■ Stored data entries
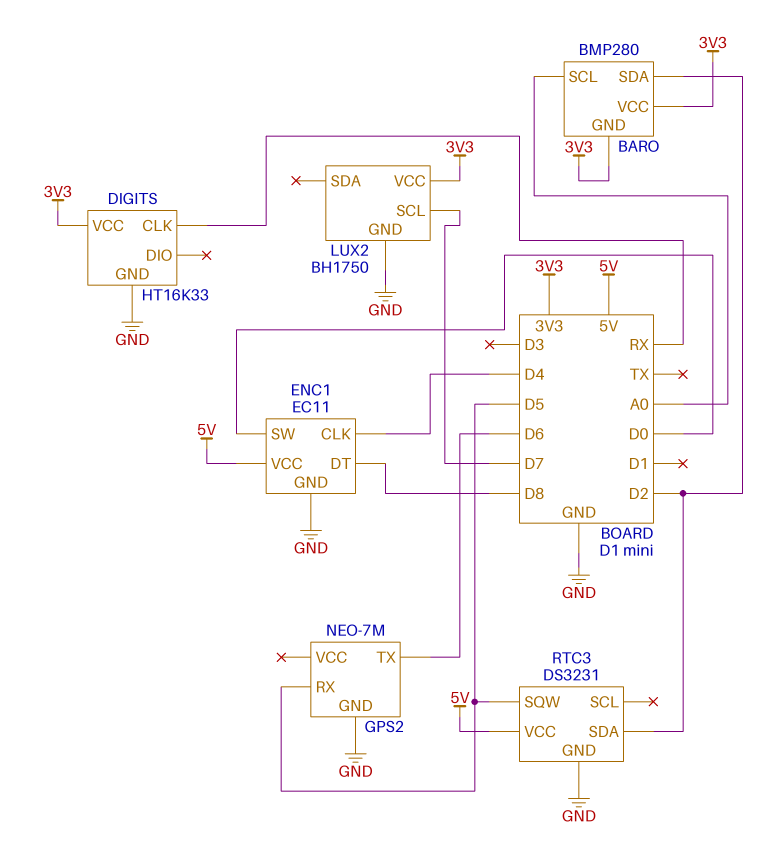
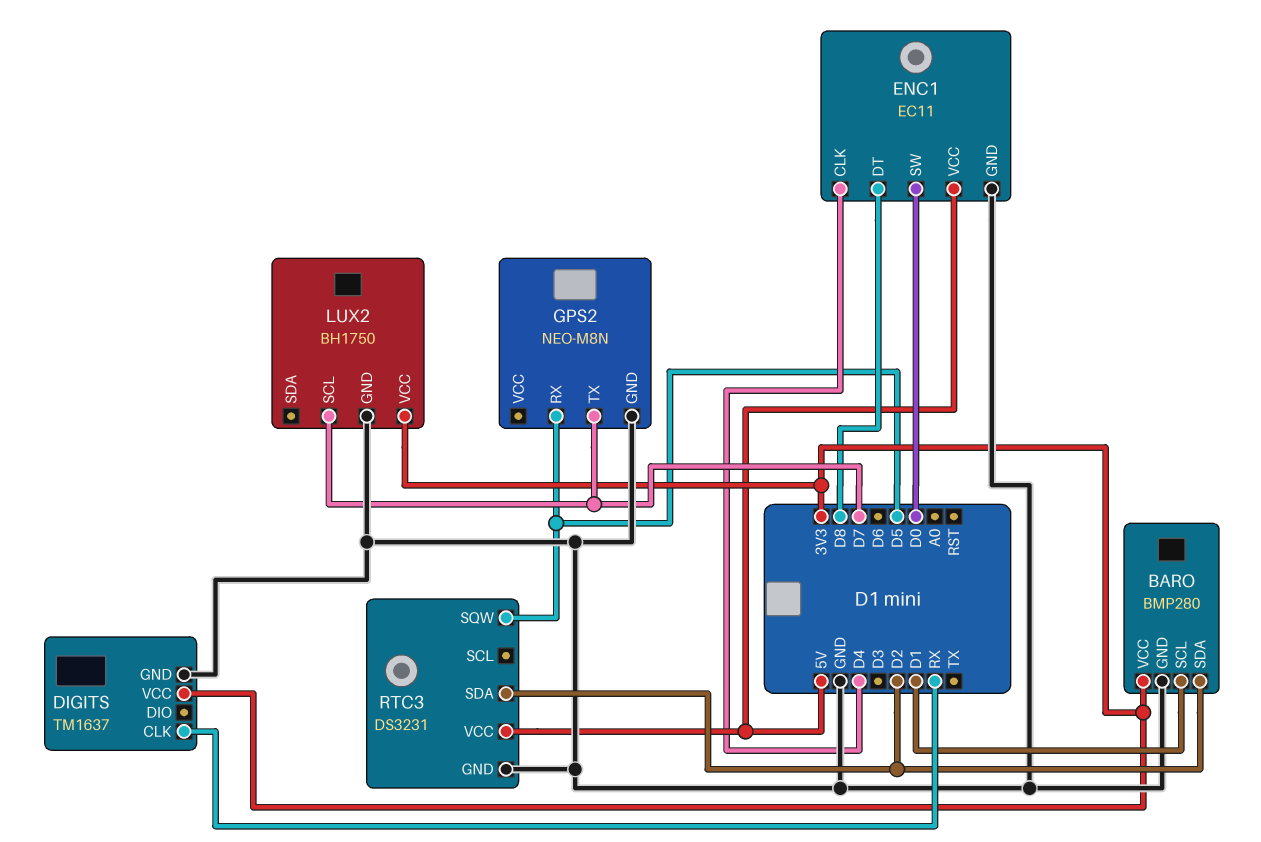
BARO pin GND: 3V3 -> GND
BARO pin SCL: A0 -> D1
DIGITS: HT16K33 -> TM1637
GPS2: NEO-7M -> NEO-M8N
GPS2 pin TX: D6 -> D7

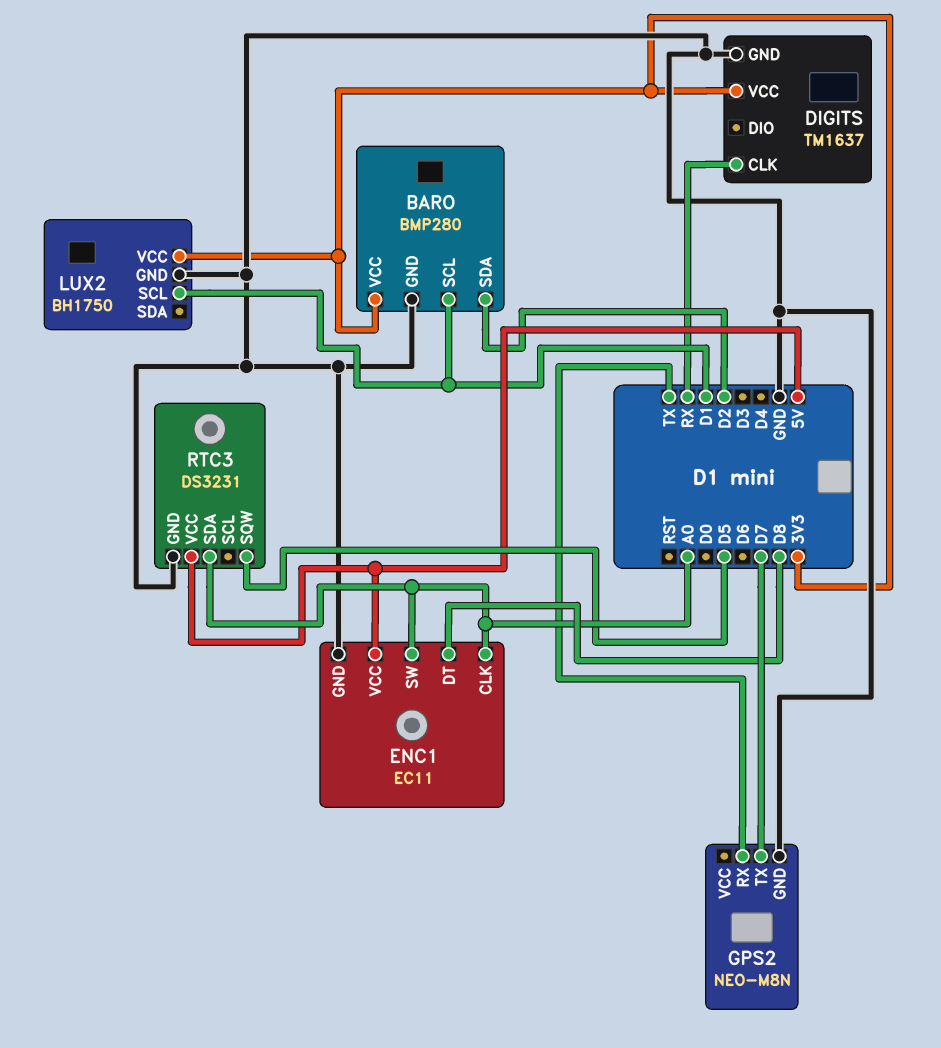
ENC1 pin CLK: D4 -> A0
ENC1 pin SW: D0 -> A0
GPS2 pin RX: D5 -> TX
LUX2 pin SCL: D7 -> D1
RTC3 pin SDA: D2 -> A0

■ Prompt
Pictures are to be left out; all else in the entries above is to be quoted exactly.

■ Result for this task
BARO pin GND: 3V3 -> GND
BARO pin SCL: A0 -> D1
DIGITS: HT16K33 -> TM1637
GPS2: NEO-7M -> NEO-M8N
GPS2 pin TX: D6 -> D7

ENC1 pin CLK: D4 -> A0
ENC1 pin SW: D0 -> A0
GPS2 pin RX: D5 -> TX
LUX2 pin SCL: D7 -> D1
RTC3 pin SDA: D2 -> A0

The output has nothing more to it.